Task description: Reproduce verbatim every clock-change line from all of the records below, omitting the pictures.

Records shown:
==================================================

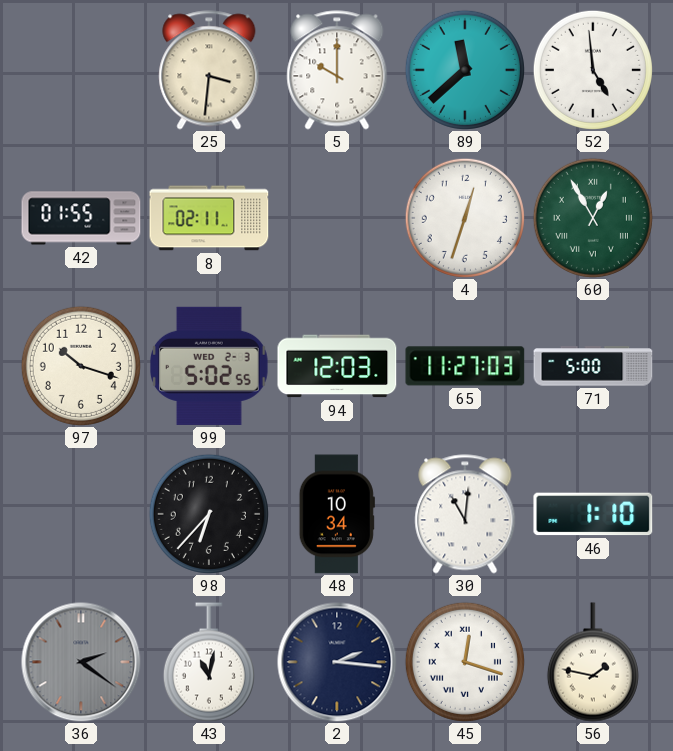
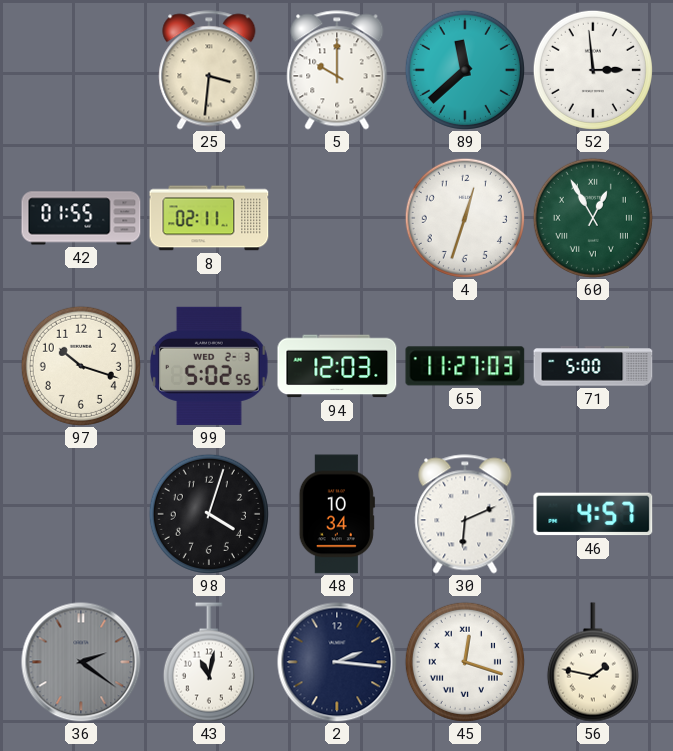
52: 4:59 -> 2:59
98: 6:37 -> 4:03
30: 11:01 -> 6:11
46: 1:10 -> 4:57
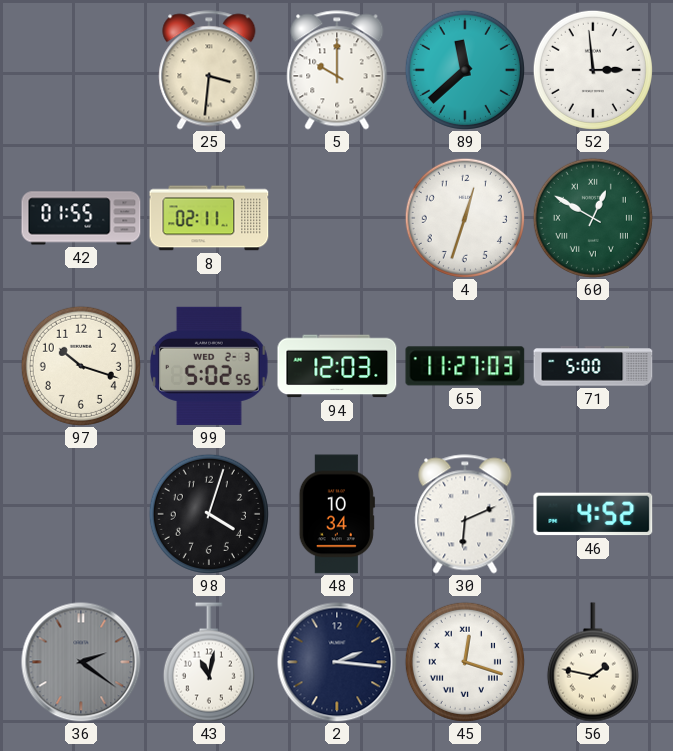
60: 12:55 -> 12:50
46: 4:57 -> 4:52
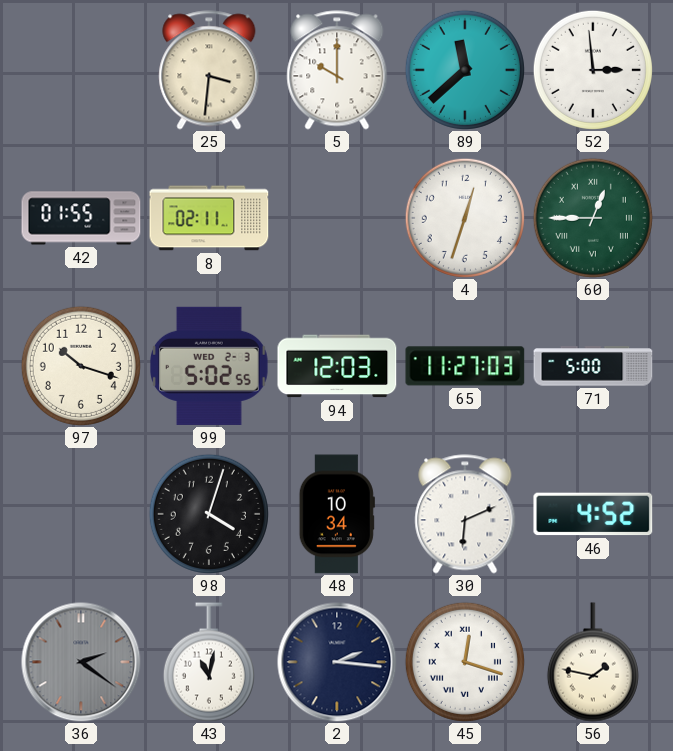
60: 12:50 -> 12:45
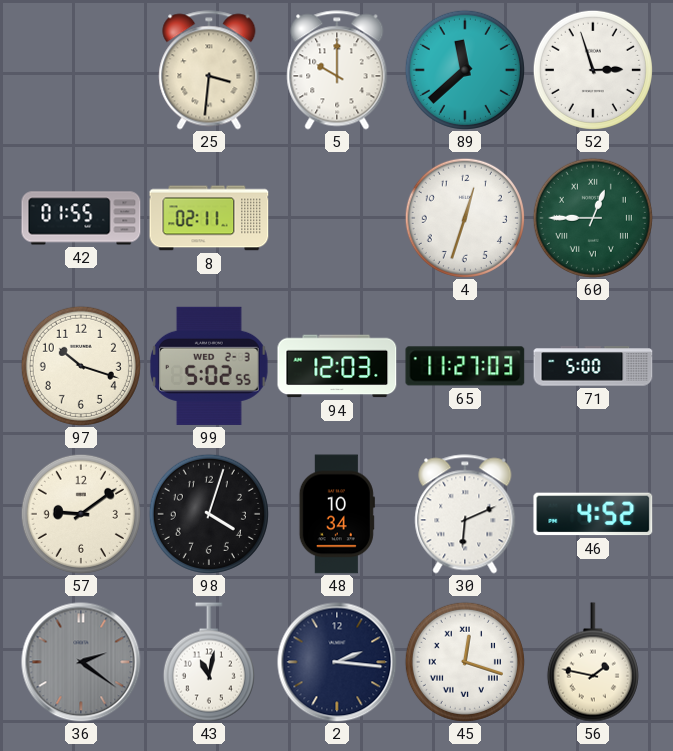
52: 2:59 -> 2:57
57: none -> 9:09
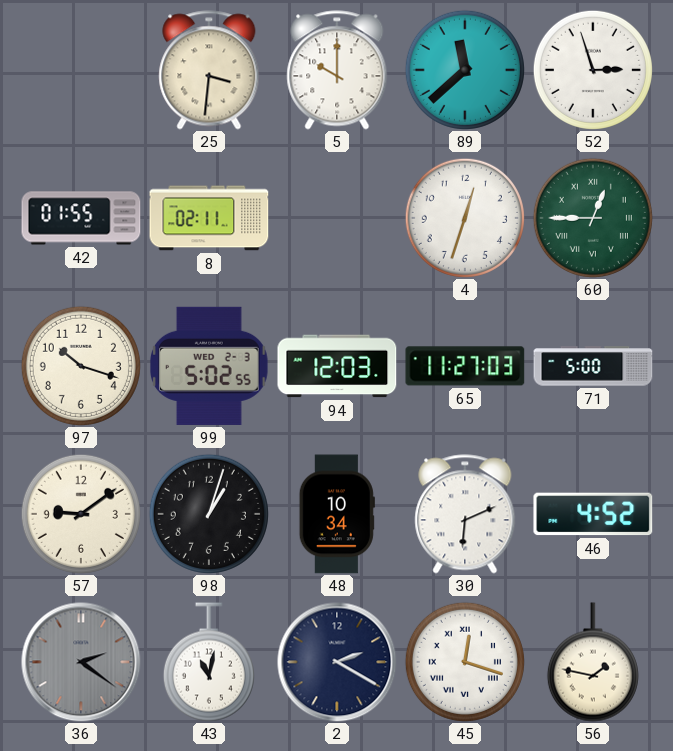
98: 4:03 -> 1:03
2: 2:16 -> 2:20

==================================================

Problem solution:
52: 4:59 -> 2:59
98: 6:37 -> 4:03
30: 11:01 -> 6:11
46: 1:10 -> 4:57
60: 12:55 -> 12:50
46: 4:57 -> 4:52
60: 12:50 -> 12:45
52: 2:59 -> 2:57
57: none -> 9:09
98: 4:03 -> 1:03
2: 2:16 -> 2:20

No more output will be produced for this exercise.